Start of The records

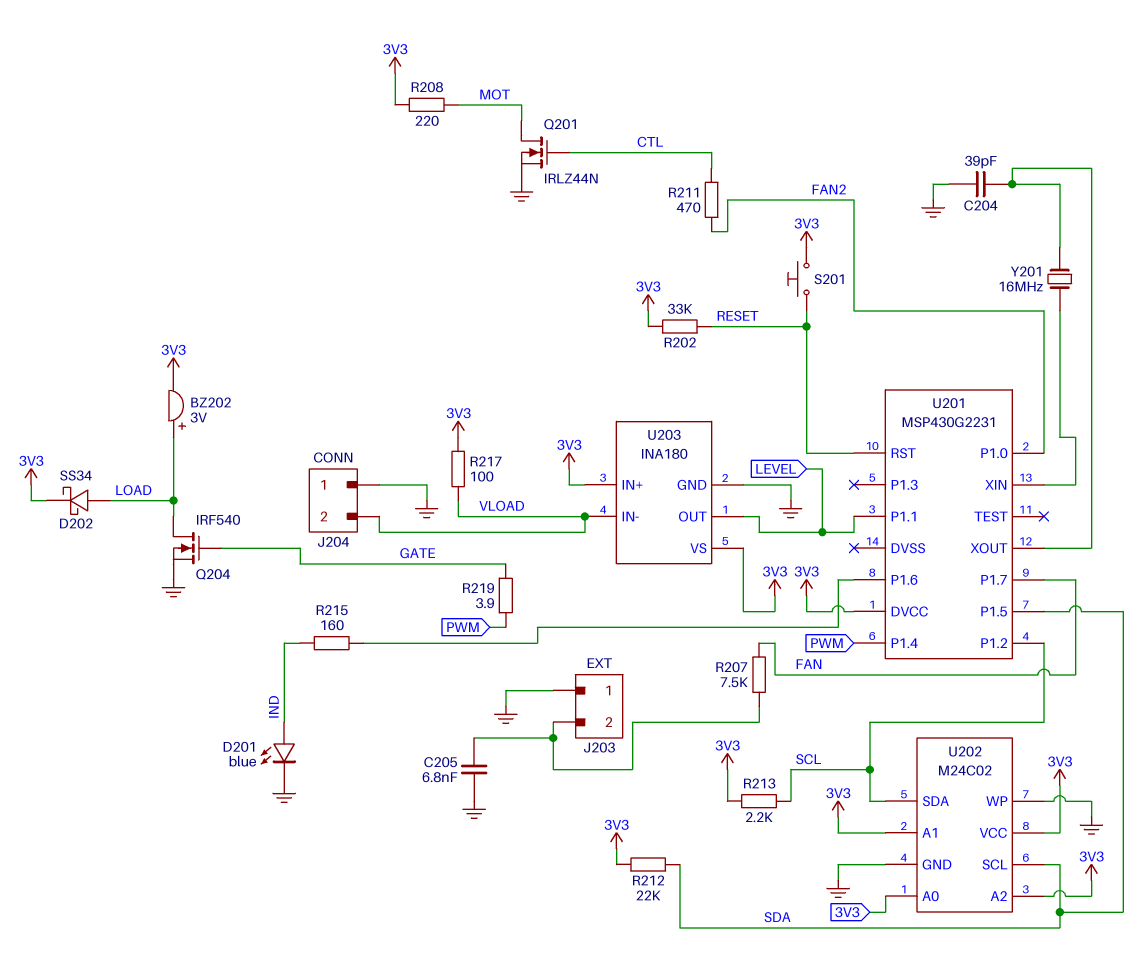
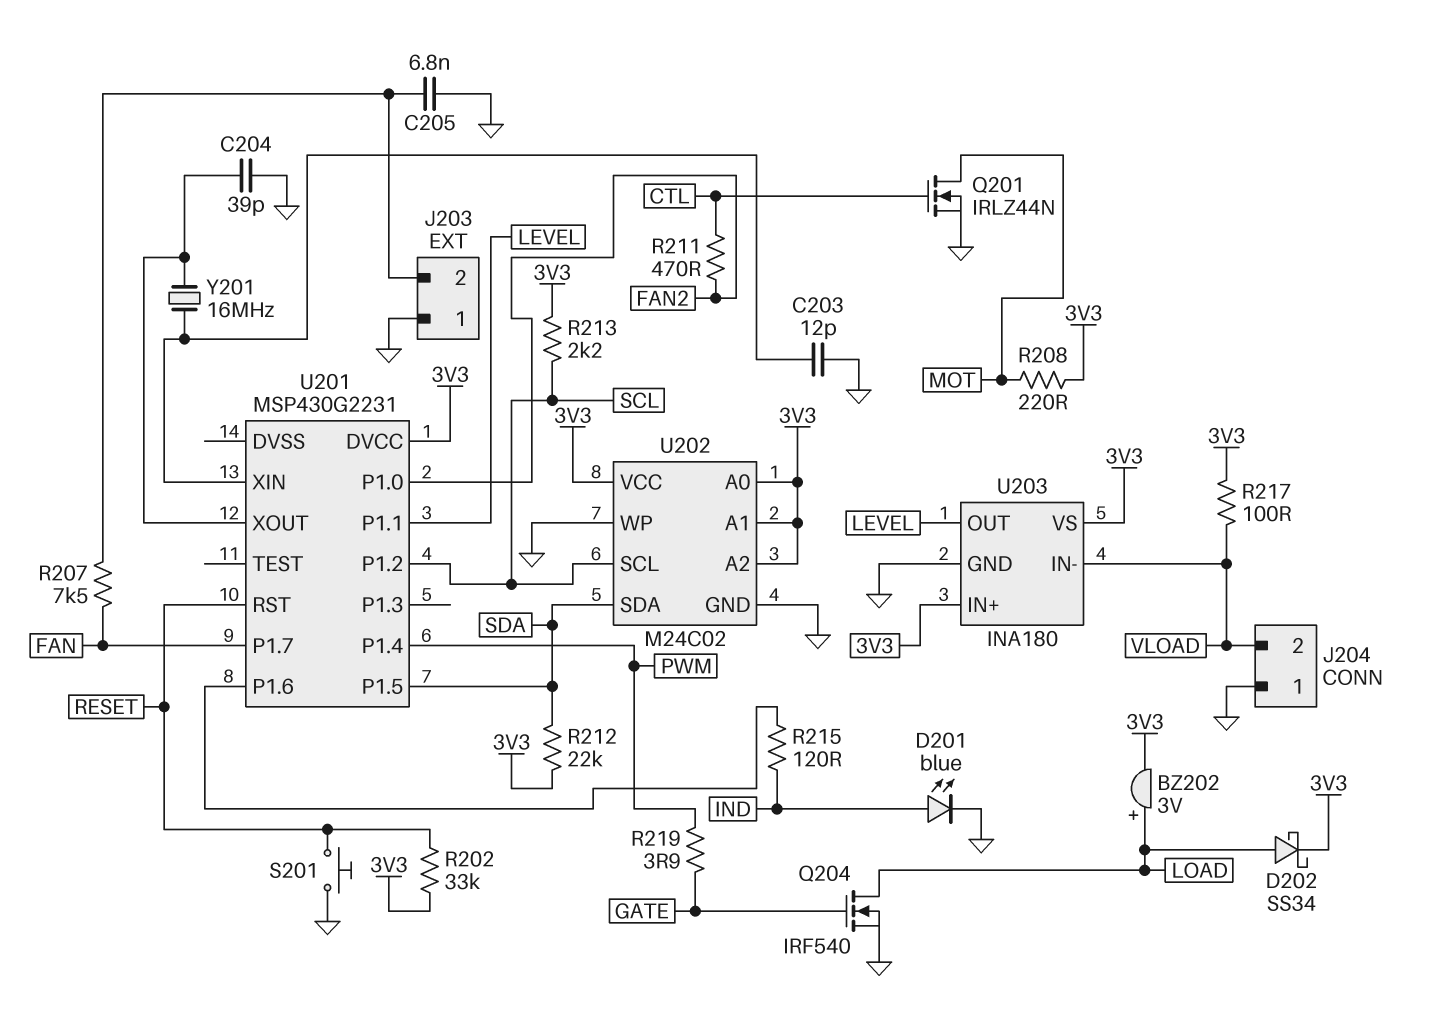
C203: none -> 12pF (GND, U201/XIN)
R215: 160 (IND, U201/P1.6) -> 120 (IND, U201/P1.6)
S201: button (3V3, RESET) -> button (GND, RESET)
U202 pin SCL: SDA -> SCL
U202 pin SDA: SCL -> SDA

End of The records

Activity: Give an exact copy of the listing above that leaves out every picture.

Output below:
C203: none -> 12pF (GND, U201/XIN)
R215: 160 (IND, U201/P1.6) -> 120 (IND, U201/P1.6)
S201: button (3V3, RESET) -> button (GND, RESET)
U202 pin SCL: SDA -> SCL
U202 pin SDA: SCL -> SDA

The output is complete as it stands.